(RECORDS PROVIDED)
-----
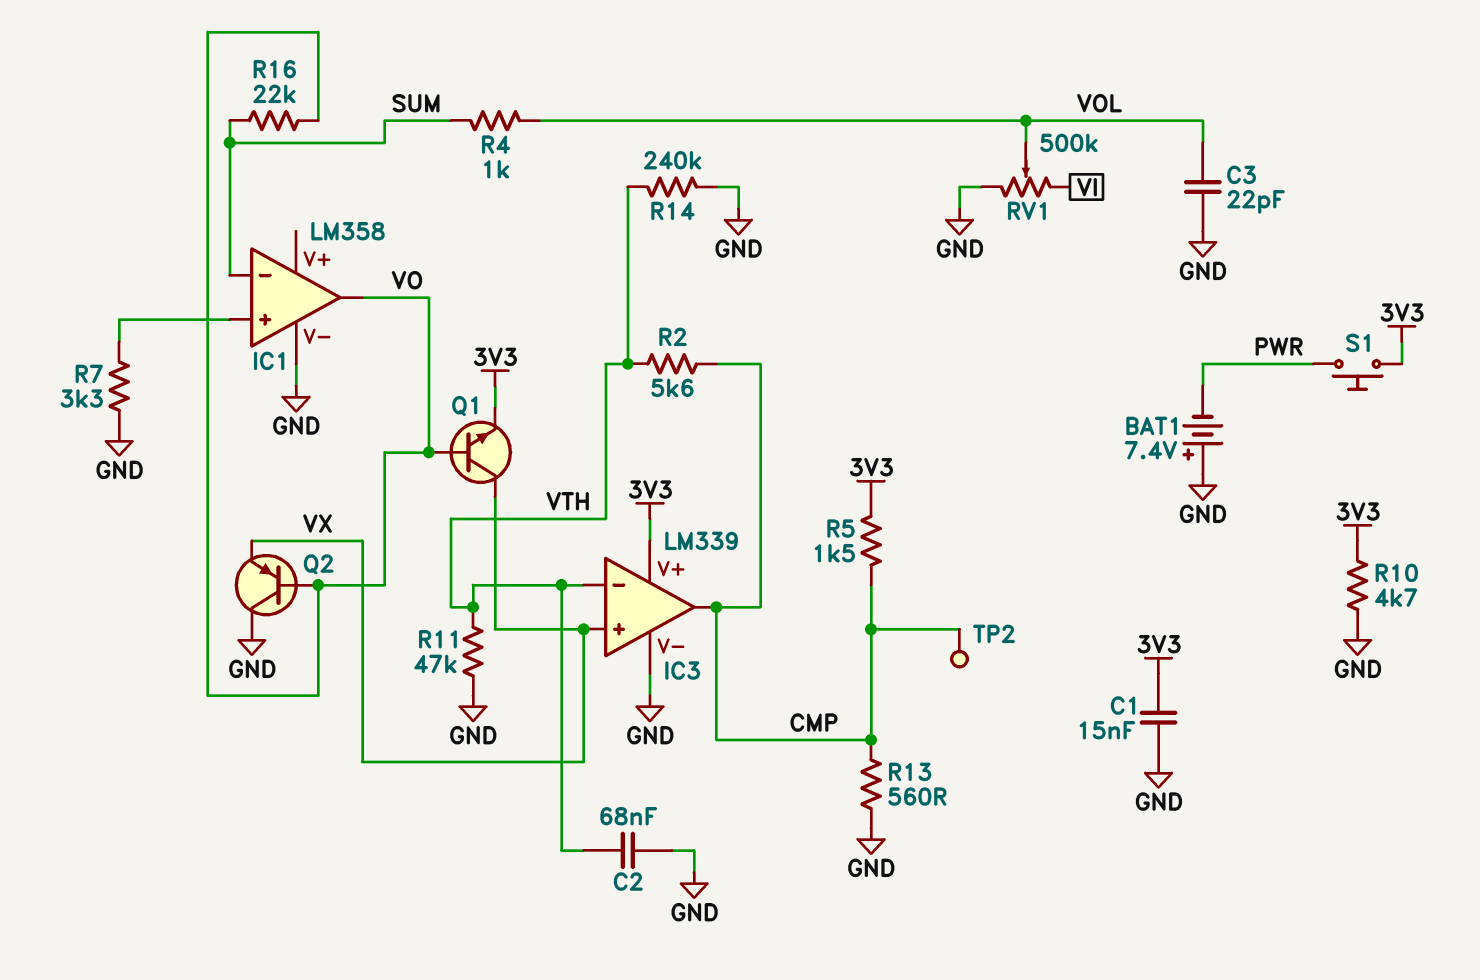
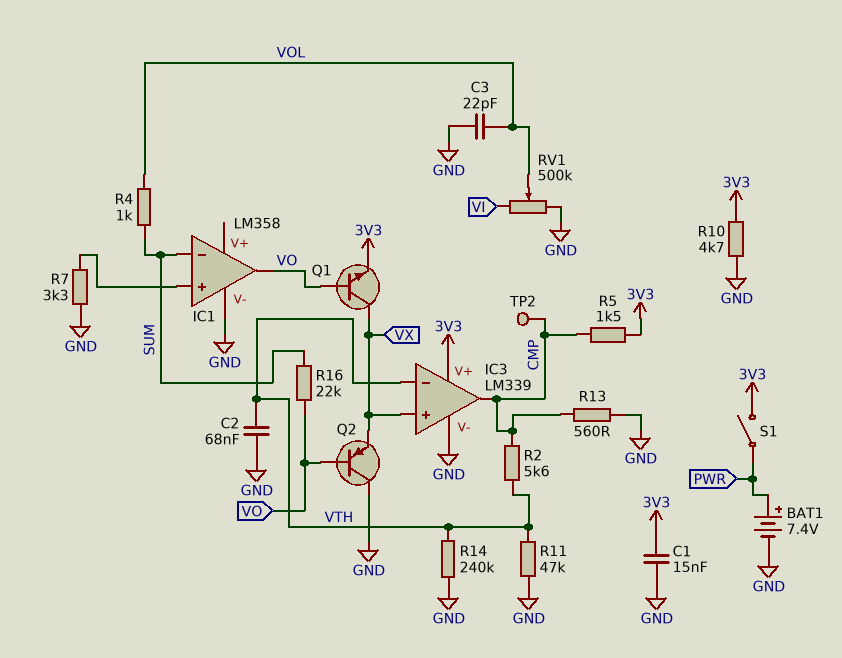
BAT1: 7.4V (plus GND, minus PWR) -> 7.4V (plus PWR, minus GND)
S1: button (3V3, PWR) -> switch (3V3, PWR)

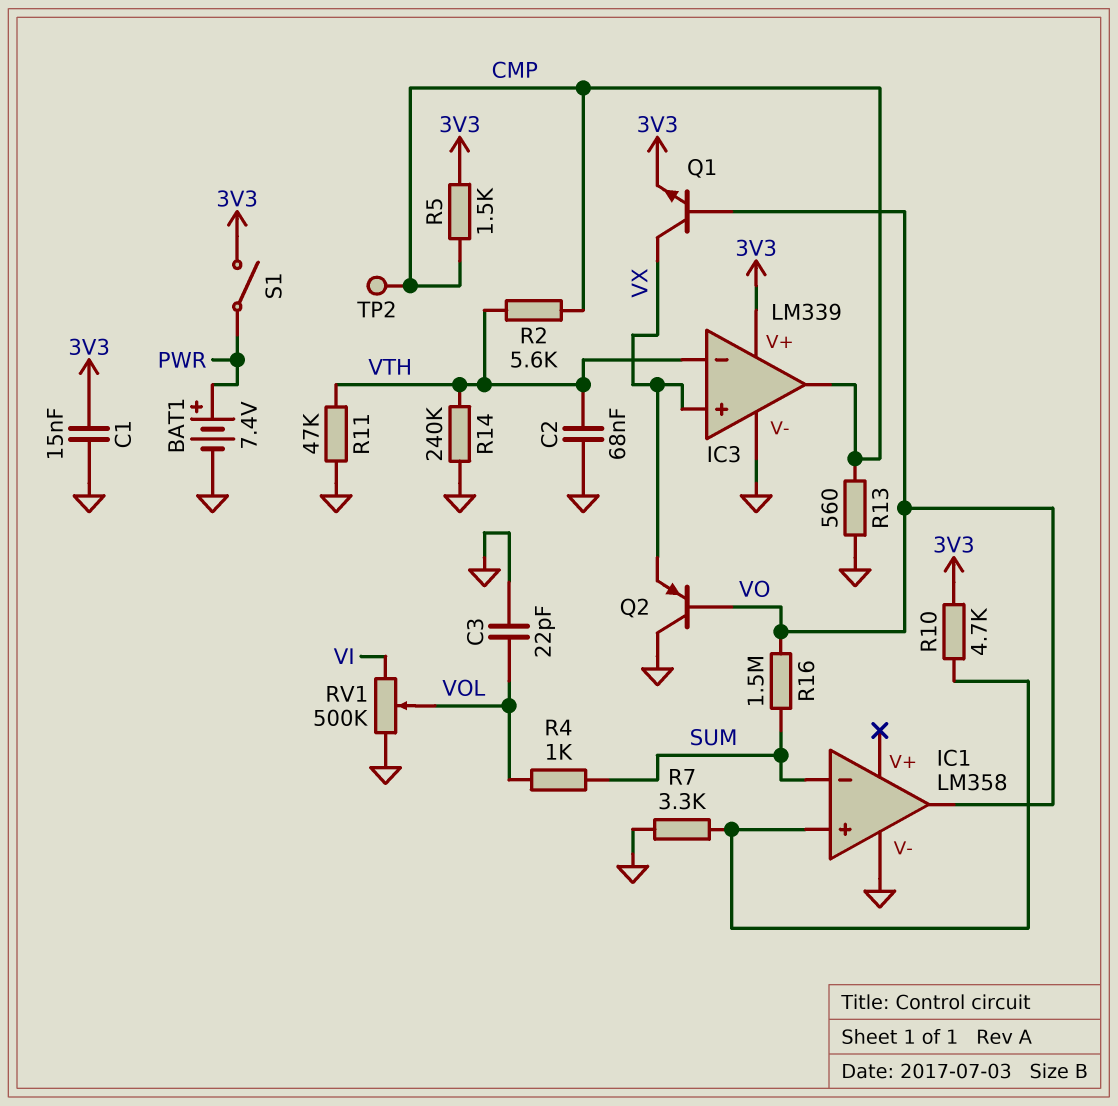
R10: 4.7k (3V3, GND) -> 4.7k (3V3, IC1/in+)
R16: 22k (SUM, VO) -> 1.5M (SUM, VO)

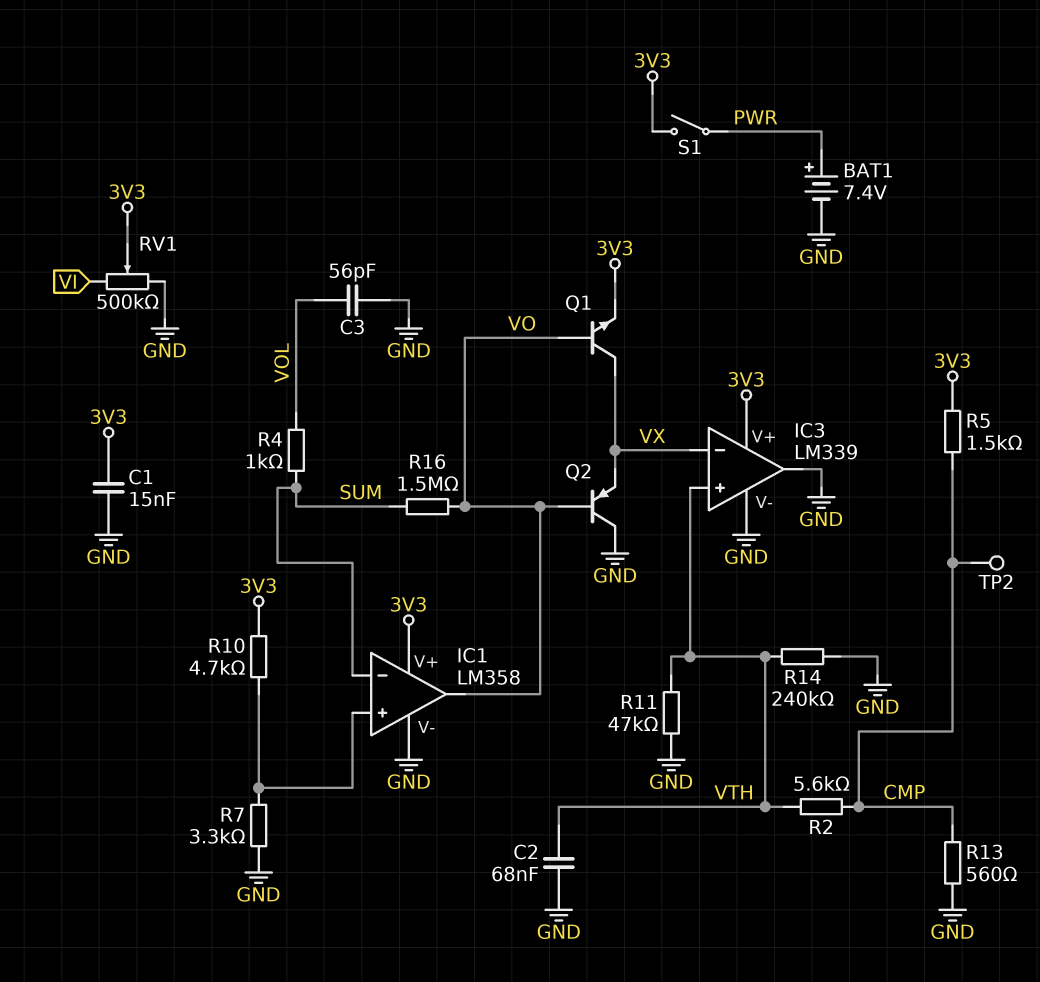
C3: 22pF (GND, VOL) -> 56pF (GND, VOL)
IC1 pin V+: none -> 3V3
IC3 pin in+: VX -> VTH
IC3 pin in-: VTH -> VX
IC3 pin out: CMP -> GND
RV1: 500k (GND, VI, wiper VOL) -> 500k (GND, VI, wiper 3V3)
-----
(EXERCISE GOAL)
Word for word, give the data above again, without any images.

(EXPECTED ANSWER)
BAT1: 7.4V (plus GND, minus PWR) -> 7.4V (plus PWR, minus GND)
S1: button (3V3, PWR) -> switch (3V3, PWR)

R10: 4.7k (3V3, GND) -> 4.7k (3V3, IC1/in+)
R16: 22k (SUM, VO) -> 1.5M (SUM, VO)

C3: 22pF (GND, VOL) -> 56pF (GND, VOL)
IC1 pin V+: none -> 3V3
IC3 pin in+: VX -> VTH
IC3 pin in-: VTH -> VX
IC3 pin out: CMP -> GND
RV1: 500k (GND, VI, wiper VOL) -> 500k (GND, VI, wiper 3V3)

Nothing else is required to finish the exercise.